_Dataset extract_

┌────────

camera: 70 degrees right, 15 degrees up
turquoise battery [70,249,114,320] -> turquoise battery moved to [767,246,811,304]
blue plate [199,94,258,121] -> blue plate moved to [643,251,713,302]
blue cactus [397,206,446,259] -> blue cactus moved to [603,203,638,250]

└────────

_What this task involves_
Copy out the entire material exactly.

_Finished exercise_
camera: 70 degrees right, 15 degrees up
turquoise battery [70,249,114,320] -> turquoise battery moved to [767,246,811,304]
blue plate [199,94,258,121] -> blue plate moved to [643,251,713,302]
blue cactus [397,206,446,259] -> blue cactus moved to [603,203,638,250]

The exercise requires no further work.